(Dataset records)
-=-=-=-=-
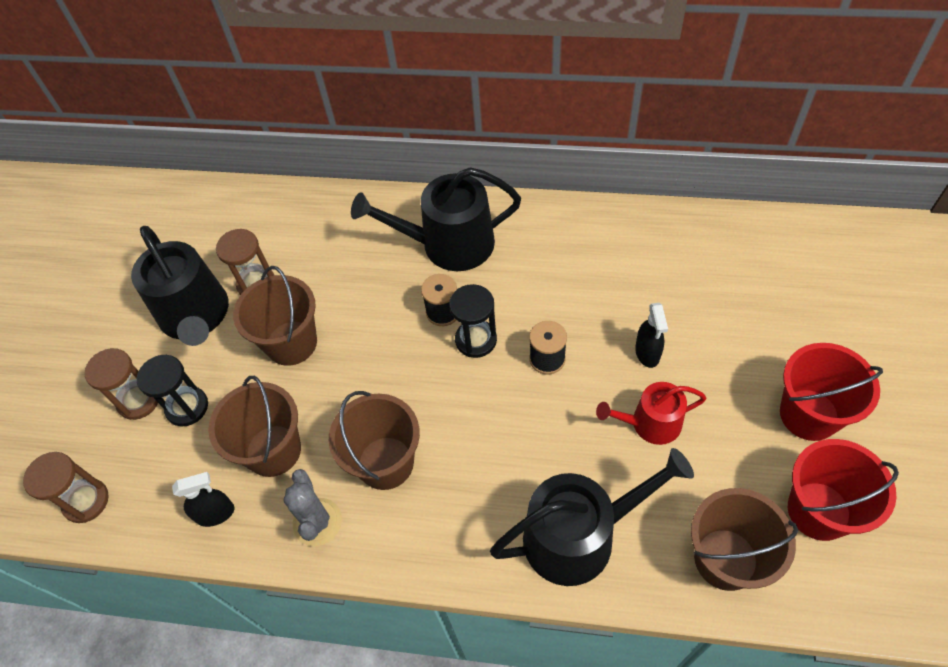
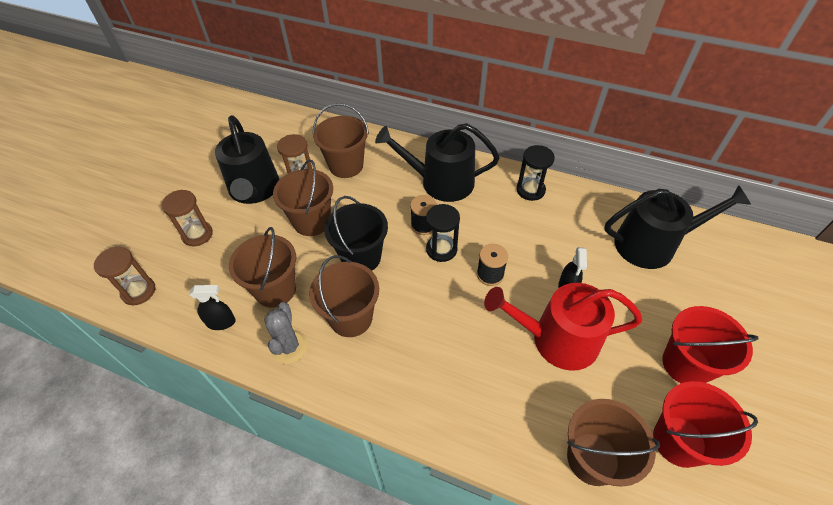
camera: 10 degrees right, 5 degrees down
(187, 407) = (227, 246): black hourglass -> black hourglass (530, 190)
(313, 250) = (346, 166): none -> brown bucket
(374, 377) = (361, 257): none -> black bucket
(580, 535) = (480, 408): black watering can -> black watering can (652, 244)
(650, 423) = (556, 339): red watering can -> red watering can, size x1.69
-=-=-=-=-
* Exercise prompt *
Given the entries above, say how many lines include the word "none", and write nothing besides the number.

* Answer box *
2